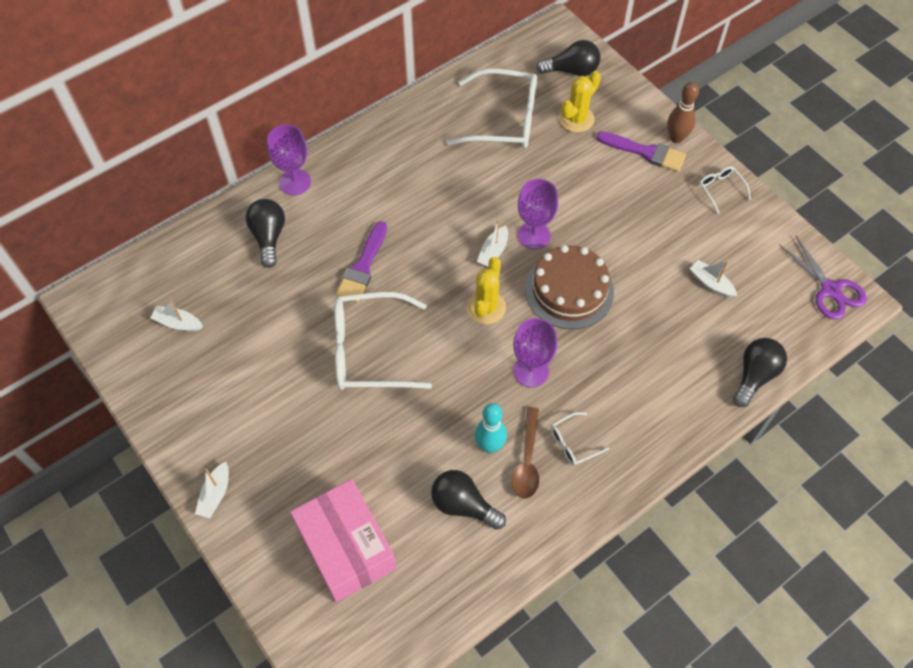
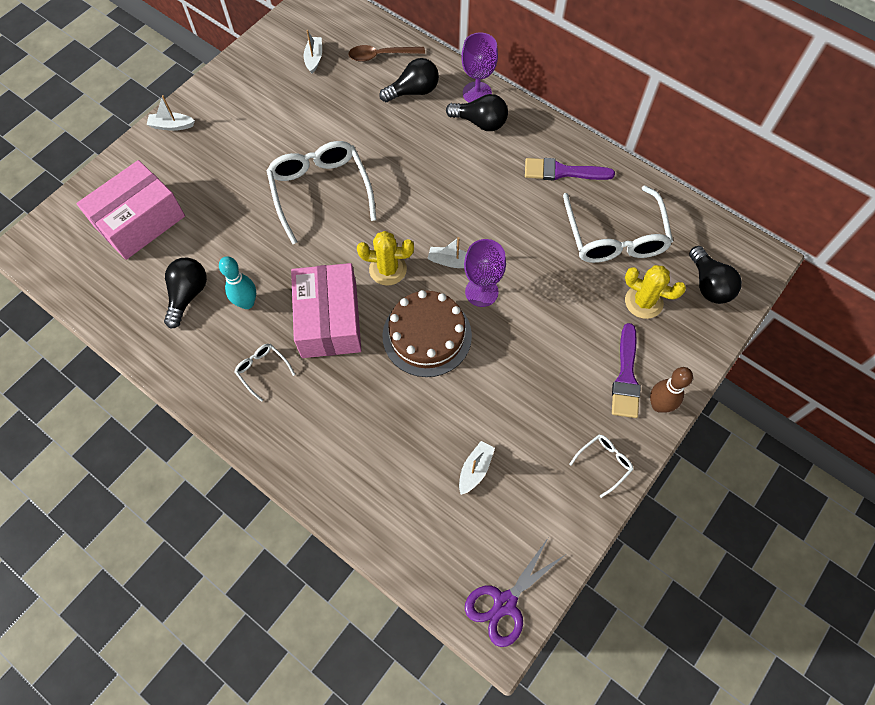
camera: 75 degrees right, 5 degrees up
(363, 266) = (404, 165): purple brush -> purple brush (562, 172)
(527, 461) = (237, 335): brown spoon -> brown spoon (380, 56)
(531, 371) = (329, 320): purple goblet -> pink box
(754, 376) = (372, 529): black light bulb -> black light bulb (480, 122)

*EXERCISE PROMPT*.
Whenever images occur above, omit them and retype each line exactly as it stands.

*EXERCISE ANSWER*.
camera: 75 degrees right, 5 degrees up
(363, 266) = (404, 165): purple brush -> purple brush (562, 172)
(527, 461) = (237, 335): brown spoon -> brown spoon (380, 56)
(531, 371) = (329, 320): purple goblet -> pink box
(754, 376) = (372, 529): black light bulb -> black light bulb (480, 122)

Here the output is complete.